--- Dataset records ---

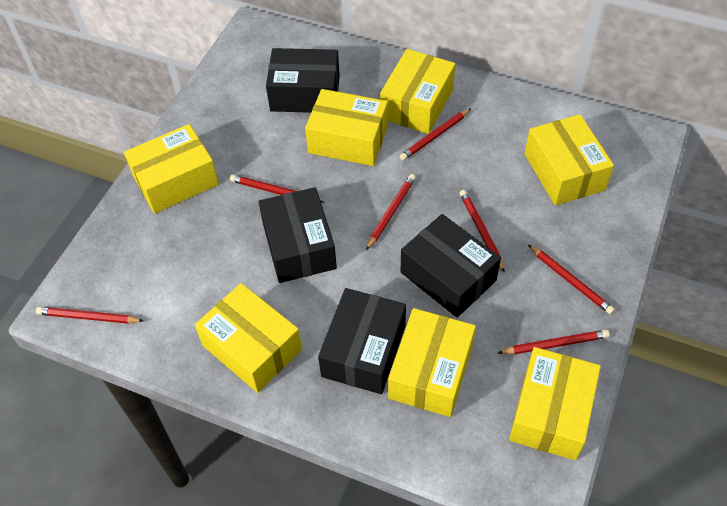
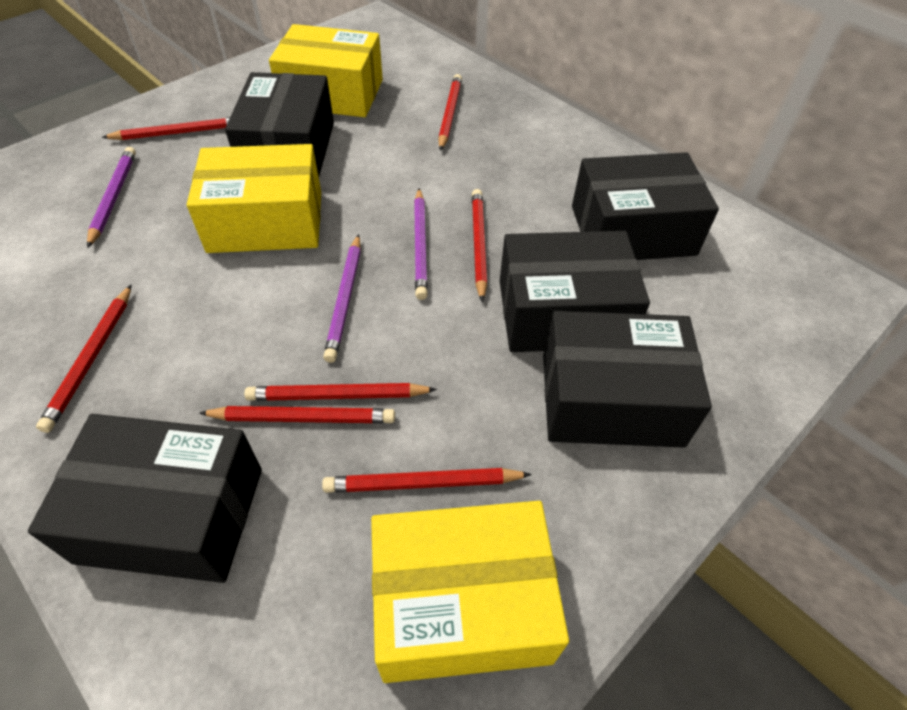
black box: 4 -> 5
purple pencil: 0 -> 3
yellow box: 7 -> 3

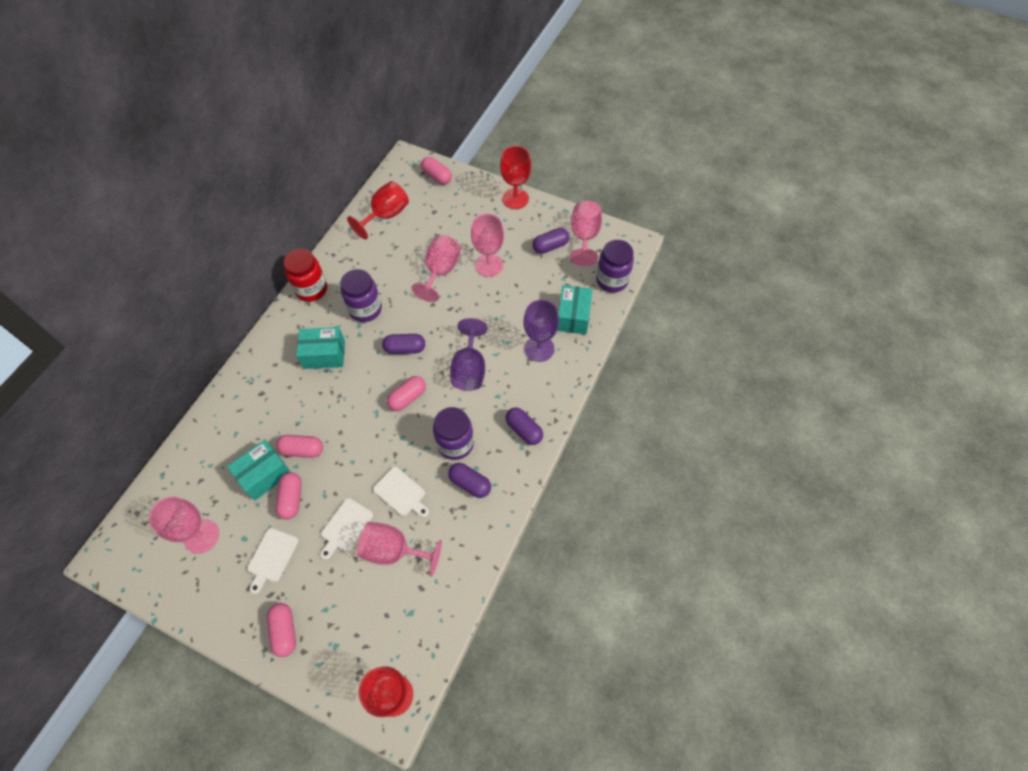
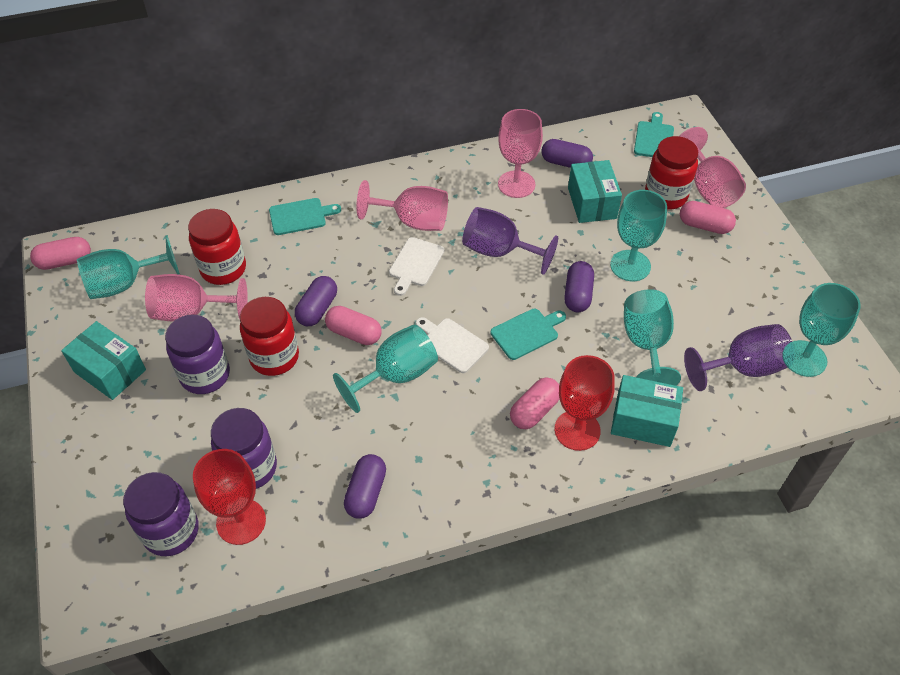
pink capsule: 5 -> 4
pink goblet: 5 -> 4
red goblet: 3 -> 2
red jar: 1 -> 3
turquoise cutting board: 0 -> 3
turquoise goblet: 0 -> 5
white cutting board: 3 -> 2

---

• _Required work_:
Search the records for the word "turquoise", then list every line that has it.

• _Response box_:
turquoise cutting board: 0 -> 3
turquoise goblet: 0 -> 5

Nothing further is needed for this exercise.